### [WHAT THE TASK ASKS]
Go through the lines below and repeat each one exactly, skipping pictures.

━━━ SOURCE MATERIAL

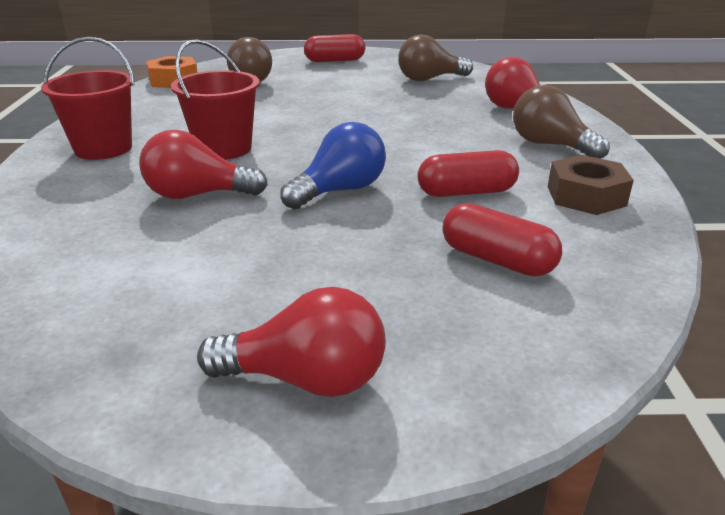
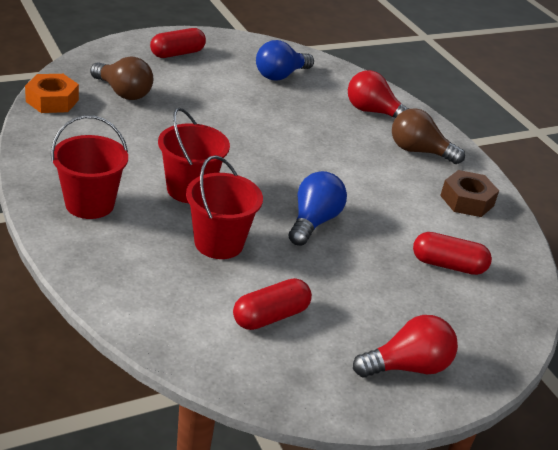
camera: 30 degrees left, 5 degrees up
(198, 195) = (219, 243): red light bulb -> red bucket
(429, 79) = (280, 75): brown light bulb -> blue light bulb
(466, 192) = (395, 209): red capsule -> red capsule (270, 316)

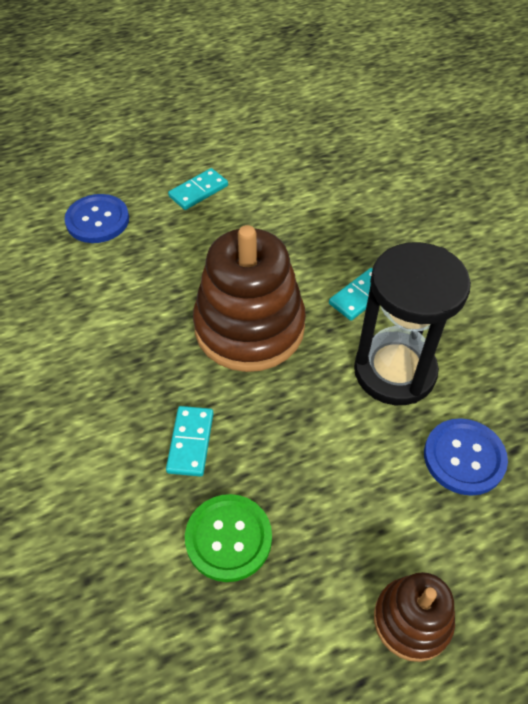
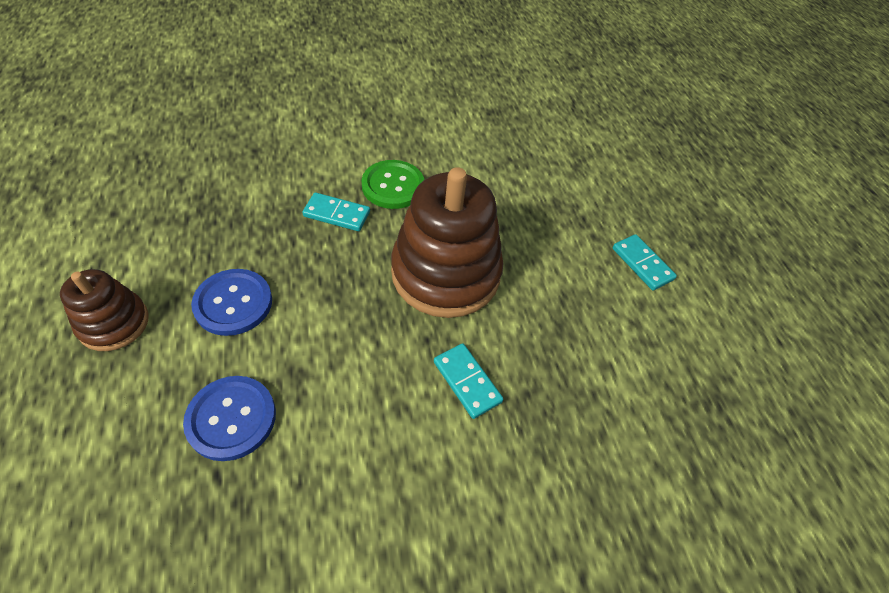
camera: 95 degrees right, 0 degrees up
(97, 220) = (599, 184): blue button -> blue button (233, 303)
(228, 538) = (245, 223): green button -> green button (393, 186)
(394, 371) = (356, 385): black hourglass -> none

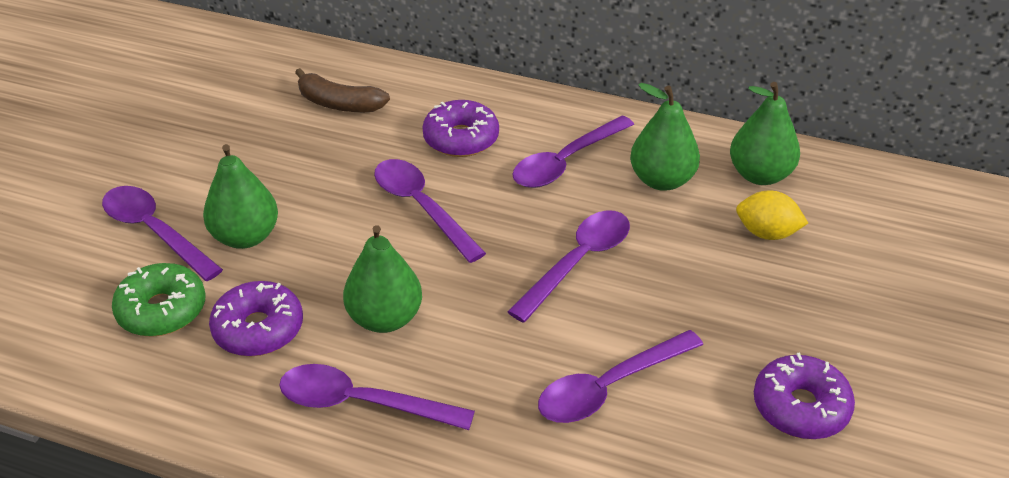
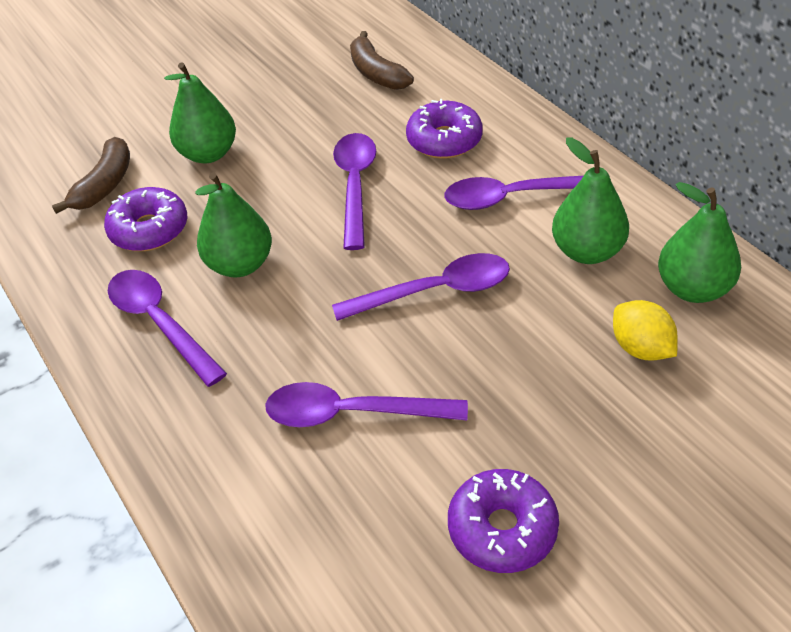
camera: 40 degrees right, 5 degrees up
(154, 231) = (155, 123): purple spoon -> none
(162, 310) = (105, 185): green donut -> brown banana

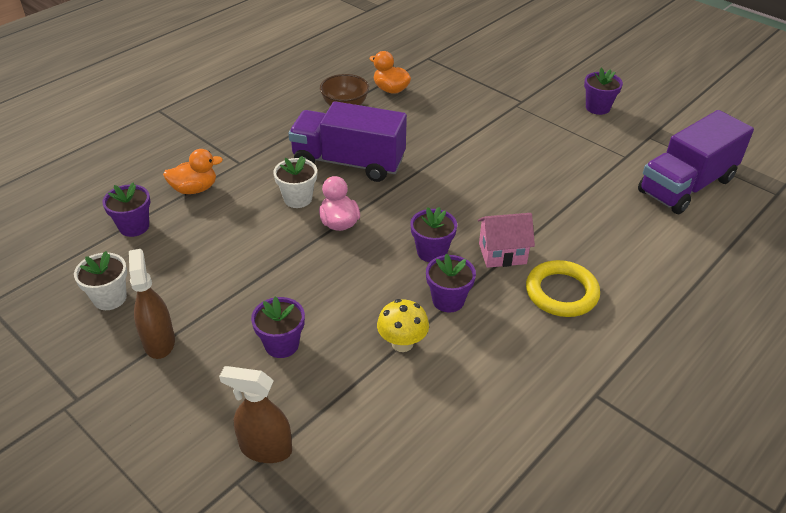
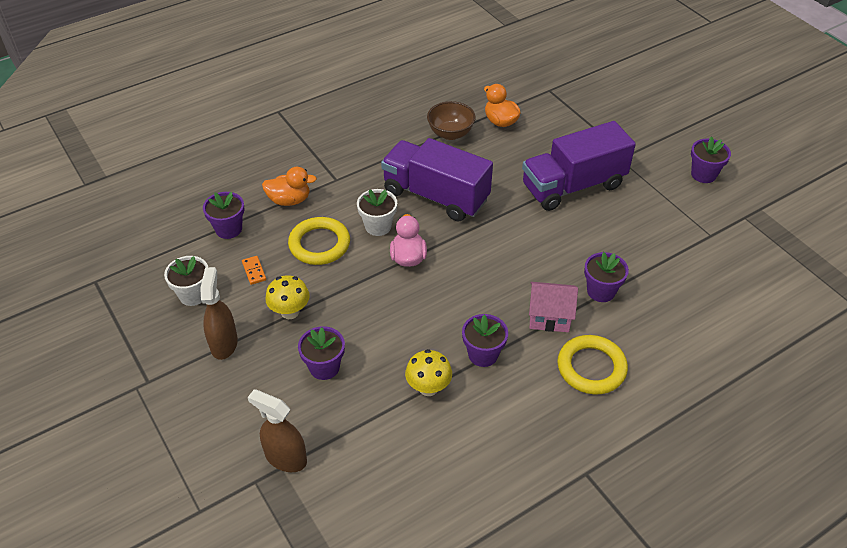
camera: 15 degrees right, 5 degrees up
(174, 263) = (254, 271): none -> orange domino
(226, 296) = (290, 312): none -> yellow mushroom
(240, 225) = (319, 244): none -> yellow ring
(432, 252) = (484, 303): purple flower pot -> purple flower pot (601, 291)
(686, 186) = (761, 278): purple truck -> purple truck (573, 186)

━━━━━━

### [PROBLEM SOLUTION]
camera: 30 degrees left, 5 degrees up
(198, 195) = (219, 243): red light bulb -> red bucket
(429, 79) = (280, 75): brown light bulb -> blue light bulb
(466, 192) = (395, 209): red capsule -> red capsule (270, 316)

camera: 95 degrees right, 0 degrees up
(97, 220) = (599, 184): blue button -> blue button (233, 303)
(228, 538) = (245, 223): green button -> green button (393, 186)
(394, 371) = (356, 385): black hourglass -> none

camera: 40 degrees right, 5 degrees up
(154, 231) = (155, 123): purple spoon -> none
(162, 310) = (105, 185): green donut -> brown banana

camera: 15 degrees right, 5 degrees up
(174, 263) = (254, 271): none -> orange domino
(226, 296) = (290, 312): none -> yellow mushroom
(240, 225) = (319, 244): none -> yellow ring
(432, 252) = (484, 303): purple flower pot -> purple flower pot (601, 291)
(686, 186) = (761, 278): purple truck -> purple truck (573, 186)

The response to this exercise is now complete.